Task to complete:
Turn the lines below into a numbered list and drop any blank lines.
━━ Data entries
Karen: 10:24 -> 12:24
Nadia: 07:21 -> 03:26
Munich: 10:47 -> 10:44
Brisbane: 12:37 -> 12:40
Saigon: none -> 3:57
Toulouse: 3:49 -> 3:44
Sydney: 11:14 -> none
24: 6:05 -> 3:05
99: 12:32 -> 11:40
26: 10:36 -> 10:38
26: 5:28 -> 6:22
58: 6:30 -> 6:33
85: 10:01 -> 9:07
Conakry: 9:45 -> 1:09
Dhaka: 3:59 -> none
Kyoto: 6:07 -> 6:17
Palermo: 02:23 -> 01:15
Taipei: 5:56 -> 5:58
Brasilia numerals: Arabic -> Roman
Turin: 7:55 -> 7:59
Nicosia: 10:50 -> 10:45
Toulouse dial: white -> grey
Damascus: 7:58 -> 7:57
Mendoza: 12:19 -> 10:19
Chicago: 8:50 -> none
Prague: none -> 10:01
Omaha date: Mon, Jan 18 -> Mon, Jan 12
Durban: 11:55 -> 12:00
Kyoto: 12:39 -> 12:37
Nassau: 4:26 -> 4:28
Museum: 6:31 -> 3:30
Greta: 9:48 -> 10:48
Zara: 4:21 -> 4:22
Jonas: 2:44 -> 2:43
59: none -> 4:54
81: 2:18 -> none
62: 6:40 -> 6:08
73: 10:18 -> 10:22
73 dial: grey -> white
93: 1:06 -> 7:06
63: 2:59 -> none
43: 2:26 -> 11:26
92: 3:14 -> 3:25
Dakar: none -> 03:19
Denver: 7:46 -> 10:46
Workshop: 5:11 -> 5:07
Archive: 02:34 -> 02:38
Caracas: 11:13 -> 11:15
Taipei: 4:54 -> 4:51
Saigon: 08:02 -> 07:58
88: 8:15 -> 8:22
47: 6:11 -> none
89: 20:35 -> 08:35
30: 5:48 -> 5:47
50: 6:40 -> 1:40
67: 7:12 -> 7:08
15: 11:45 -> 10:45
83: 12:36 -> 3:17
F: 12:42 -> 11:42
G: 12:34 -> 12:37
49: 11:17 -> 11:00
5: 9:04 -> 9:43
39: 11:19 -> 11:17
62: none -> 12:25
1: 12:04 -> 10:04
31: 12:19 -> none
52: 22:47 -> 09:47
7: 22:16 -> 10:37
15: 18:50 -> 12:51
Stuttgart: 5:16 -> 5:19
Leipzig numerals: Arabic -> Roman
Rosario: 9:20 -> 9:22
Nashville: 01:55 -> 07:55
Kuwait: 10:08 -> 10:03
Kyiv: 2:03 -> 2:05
━━━━
Problem solution:
1. Karen: 10:24 -> 12:24
2. Nadia: 07:21 -> 03:26
3. Munich: 10:47 -> 10:44
4. Brisbane: 12:37 -> 12:40
5. Saigon: none -> 3:57
6. Toulouse: 3:49 -> 3:44
7. Sydney: 11:14 -> none
8. 24: 6:05 -> 3:05
9. 99: 12:32 -> 11:40
10. 26: 10:36 -> 10:38
11. 26: 5:28 -> 6:22
12. 58: 6:30 -> 6:33
13. 85: 10:01 -> 9:07
14. Conakry: 9:45 -> 1:09
15. Dhaka: 3:59 -> none
16. Kyoto: 6:07 -> 6:17
17. Palermo: 02:23 -> 01:15
18. Taipei: 5:56 -> 5:58
19. Brasilia numerals: Arabic -> Roman
20. Turin: 7:55 -> 7:59
21. Nicosia: 10:50 -> 10:45
22. Toulouse dial: white -> grey
23. Damascus: 7:58 -> 7:57
24. Mendoza: 12:19 -> 10:19
25. Chicago: 8:50 -> none
26. Prague: none -> 10:01
27. Omaha date: Mon, Jan 18 -> Mon, Jan 12
28. Durban: 11:55 -> 12:00
29. Kyoto: 12:39 -> 12:37
30. Nassau: 4:26 -> 4:28
31. Museum: 6:31 -> 3:30
32. Greta: 9:48 -> 10:48
33. Zara: 4:21 -> 4:22
34. Jonas: 2:44 -> 2:43
35. 59: none -> 4:54
36. 81: 2:18 -> none
37. 62: 6:40 -> 6:08
38. 73: 10:18 -> 10:22
39. 73 dial: grey -> white
40. 93: 1:06 -> 7:06
41. 63: 2:59 -> none
42. 43: 2:26 -> 11:26
43. 92: 3:14 -> 3:25
44. Dakar: none -> 03:19
45. Denver: 7:46 -> 10:46
46. Workshop: 5:11 -> 5:07
47. Archive: 02:34 -> 02:38
48. Caracas: 11:13 -> 11:15
49. Taipei: 4:54 -> 4:51
50. Saigon: 08:02 -> 07:58
51. 88: 8:15 -> 8:22
52. 47: 6:11 -> none
53. 89: 20:35 -> 08:35
54. 30: 5:48 -> 5:47
55. 50: 6:40 -> 1:40
56. 67: 7:12 -> 7:08
57. 15: 11:45 -> 10:45
58. 83: 12:36 -> 3:17
59. F: 12:42 -> 11:42
60. G: 12:34 -> 12:37
61. 49: 11:17 -> 11:00
62. 5: 9:04 -> 9:43
63. 39: 11:19 -> 11:17
64. 62: none -> 12:25
65. 1: 12:04 -> 10:04
66. 31: 12:19 -> none
67. 52: 22:47 -> 09:47
68. 7: 22:16 -> 10:37
69. 15: 18:50 -> 12:51
70. Stuttgart: 5:16 -> 5:19
71. Leipzig numerals: Arabic -> Roman
72. Rosario: 9:20 -> 9:22
73. Nashville: 01:55 -> 07:55
74. Kuwait: 10:08 -> 10:03
75. Kyiv: 2:03 -> 2:05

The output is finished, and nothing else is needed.